» **Exercise description**: Check every line of the entries for the string "glazed" and return the ones that contain it.

» **Exercise data**:
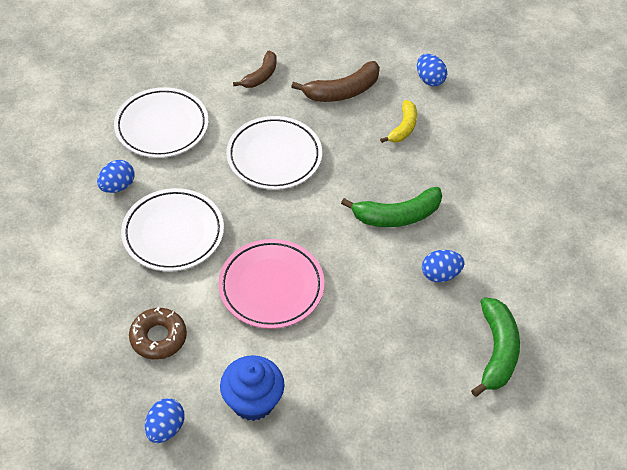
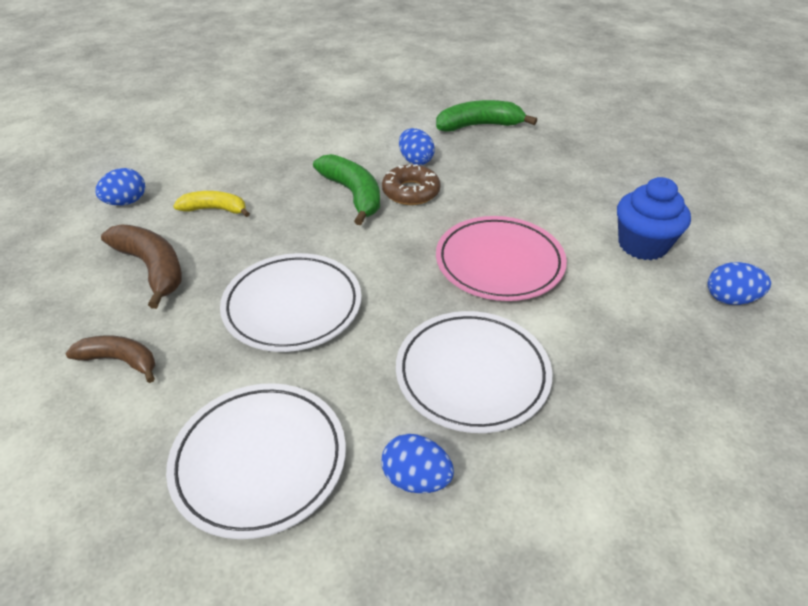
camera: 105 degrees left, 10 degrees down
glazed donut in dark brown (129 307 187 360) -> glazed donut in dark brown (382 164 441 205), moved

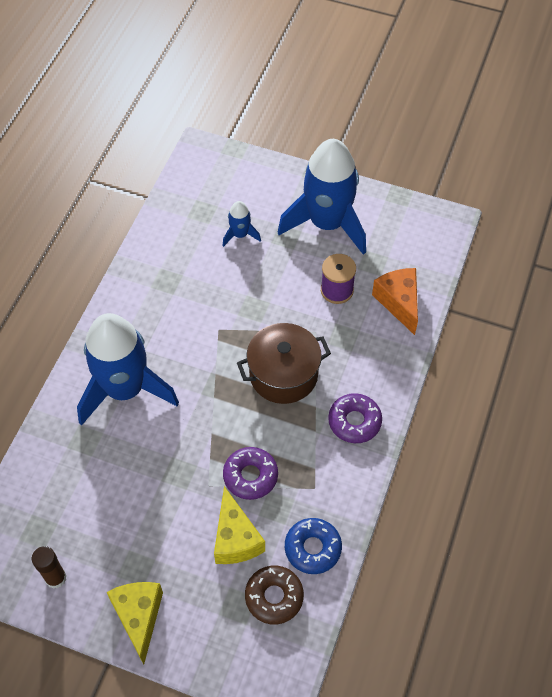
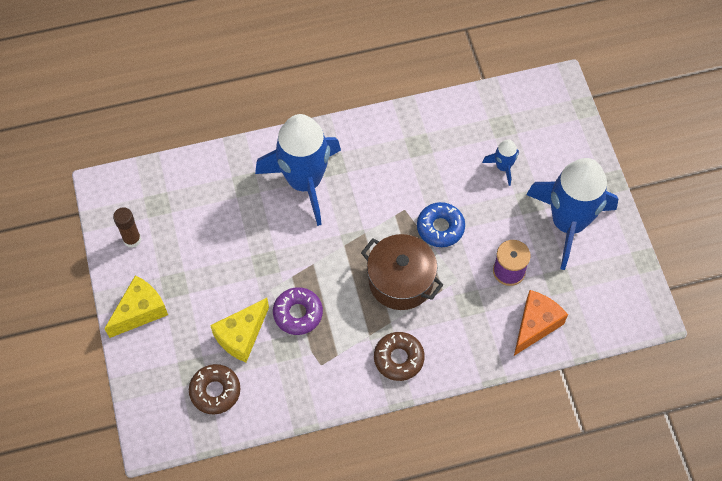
camera: 55 degrees right, 5 degrees up
glazed donut in royal purple (328 393 382 443) -> glazed donut in dark brown (374 332 425 381)
glazed donut in royal blue (285 518 342 574) -> glazed donut in royal blue (417 202 465 247), moved

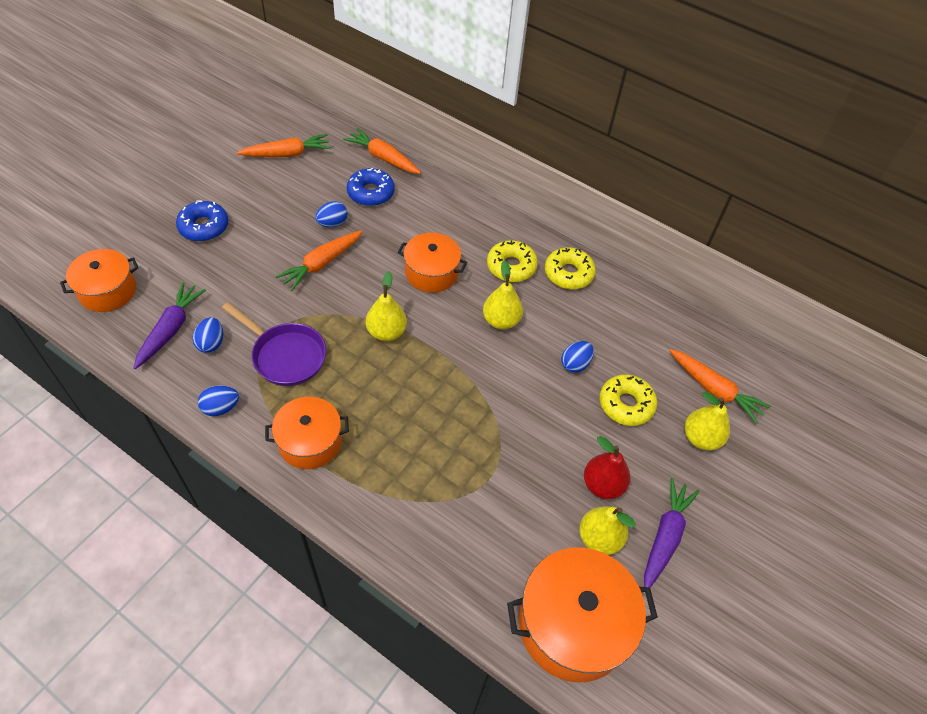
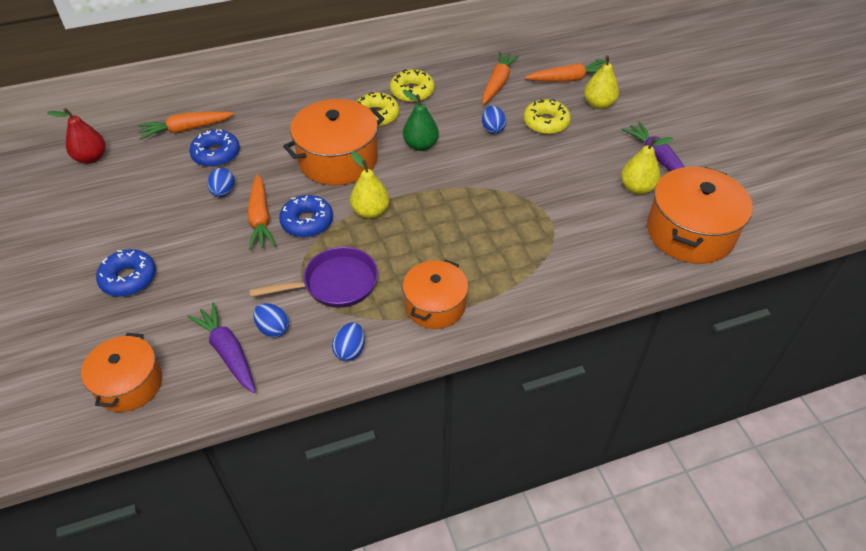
camera: 50 degrees left, 5 degrees down
toy pear in crimson (584 436 631 499) -> toy pear in crimson (47 108 106 164), moved
none -> glazed donut in royal blue (279 195 333 237)
cooking pot in orange-coloured (398 233 467 293) -> cooking pot in orange-coloured (283 99 385 186), x1.56
toy pear in yellow (483 260 523 329) -> toy pear in leaf-green (403 89 439 151)
toy carrot in orange-coloured (237 134 331 157) -> toy carrot in orange-coloured (482 52 519 104), moved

» **Response area**:
glazed donut in dark brown (129 307 187 360) -> glazed donut in dark brown (382 164 441 205), moved
glazed donut in royal purple (328 393 382 443) -> glazed donut in dark brown (374 332 425 381)
glazed donut in royal blue (285 518 342 574) -> glazed donut in royal blue (417 202 465 247), moved
none -> glazed donut in royal blue (279 195 333 237)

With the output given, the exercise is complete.